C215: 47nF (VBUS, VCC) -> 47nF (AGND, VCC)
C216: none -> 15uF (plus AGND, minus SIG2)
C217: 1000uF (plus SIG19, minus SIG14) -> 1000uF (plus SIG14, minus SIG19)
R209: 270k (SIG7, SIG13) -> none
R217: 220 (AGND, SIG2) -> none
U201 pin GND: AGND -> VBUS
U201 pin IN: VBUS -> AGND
★ ★ ★ ★ ★
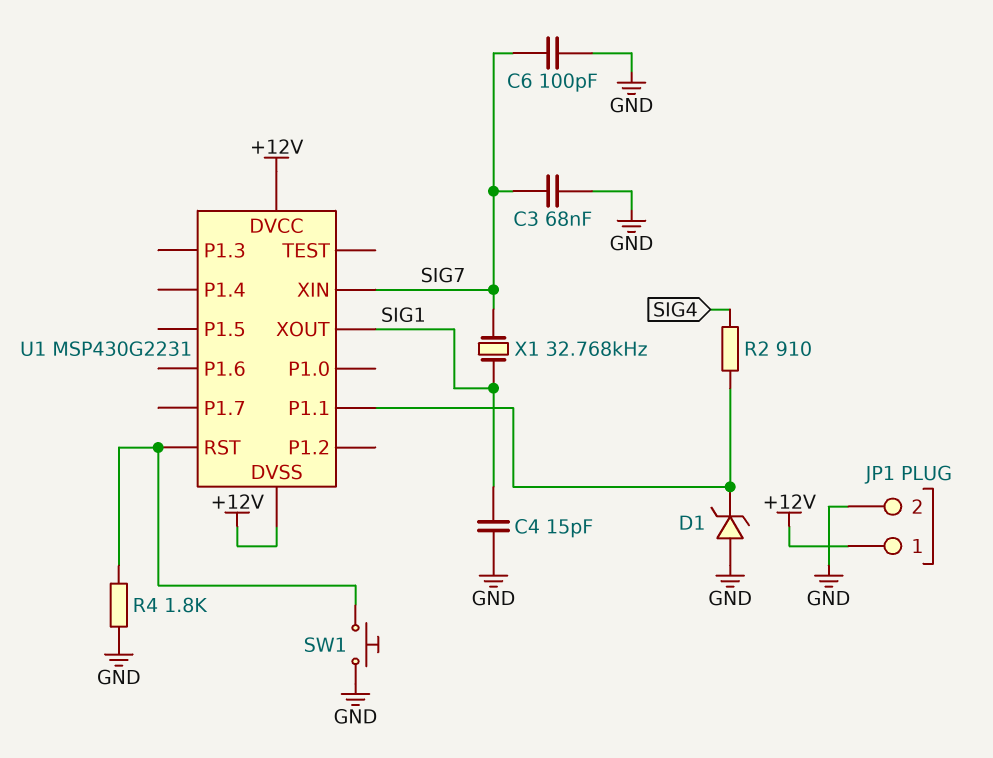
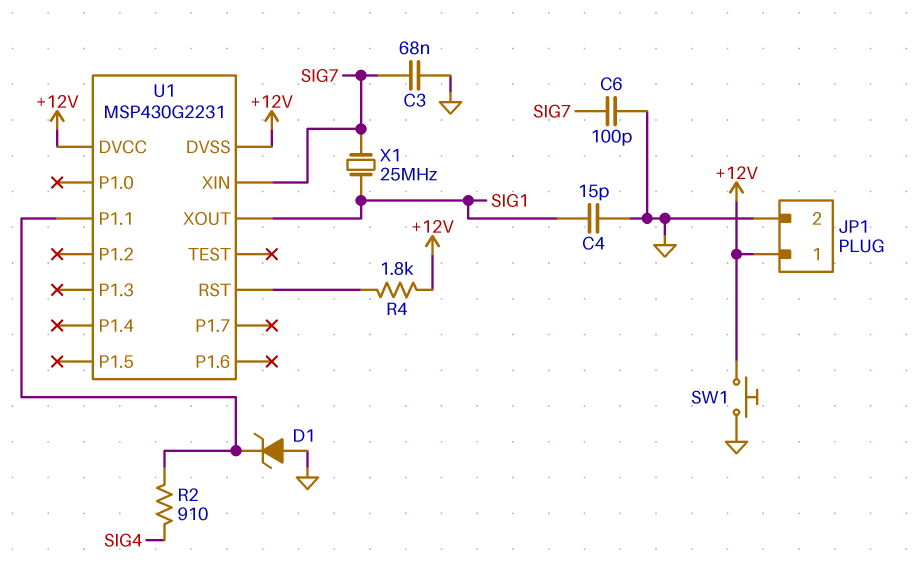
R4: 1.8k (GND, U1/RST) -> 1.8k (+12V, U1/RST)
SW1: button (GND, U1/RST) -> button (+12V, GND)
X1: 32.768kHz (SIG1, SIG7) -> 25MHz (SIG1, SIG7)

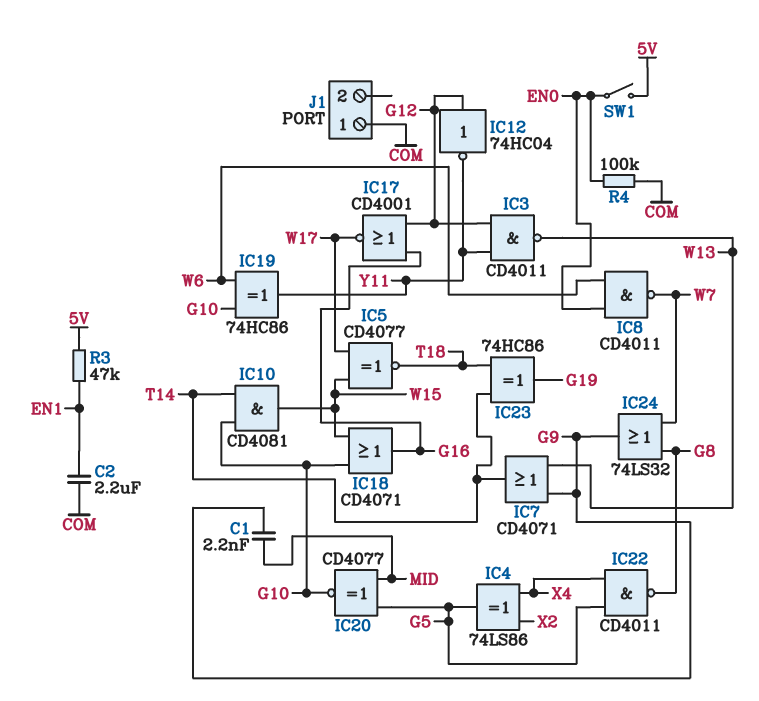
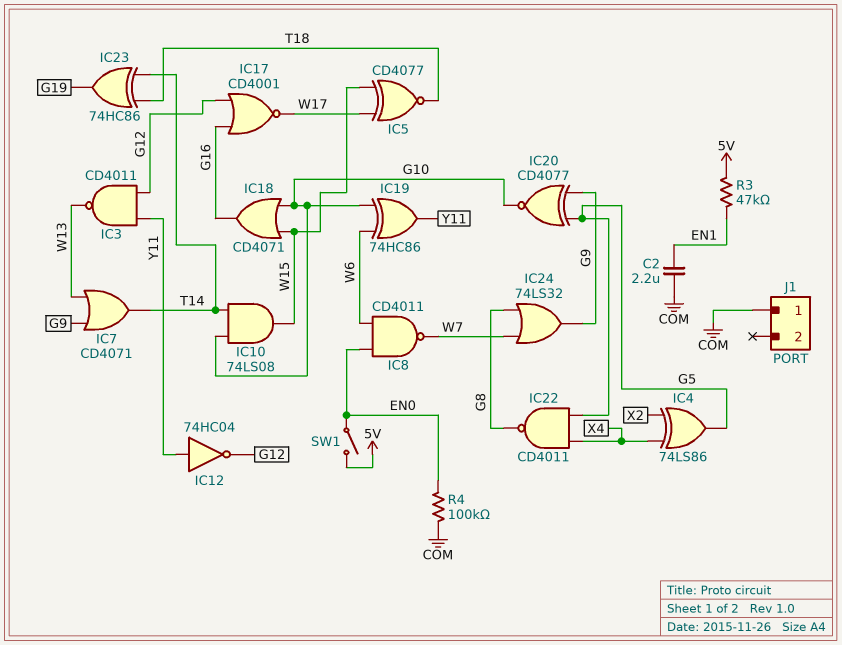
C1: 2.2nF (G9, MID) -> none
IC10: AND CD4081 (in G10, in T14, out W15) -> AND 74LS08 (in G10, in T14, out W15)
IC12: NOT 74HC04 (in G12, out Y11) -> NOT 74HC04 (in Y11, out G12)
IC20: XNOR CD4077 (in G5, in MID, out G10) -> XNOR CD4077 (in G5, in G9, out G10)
★ ★ ★ ★ ★
From the data above, output exactly the lines between the one containing "IC12: NOT 74HC04" and the one containing "IC20: XNOR CD4077", counting both of them.

IC12: NOT 74HC04 (in G12, out Y11) -> NOT 74HC04 (in Y11, out G12)
IC20: XNOR CD4077 (in G5, in MID, out G10) -> XNOR CD4077 (in G5, in G9, out G10)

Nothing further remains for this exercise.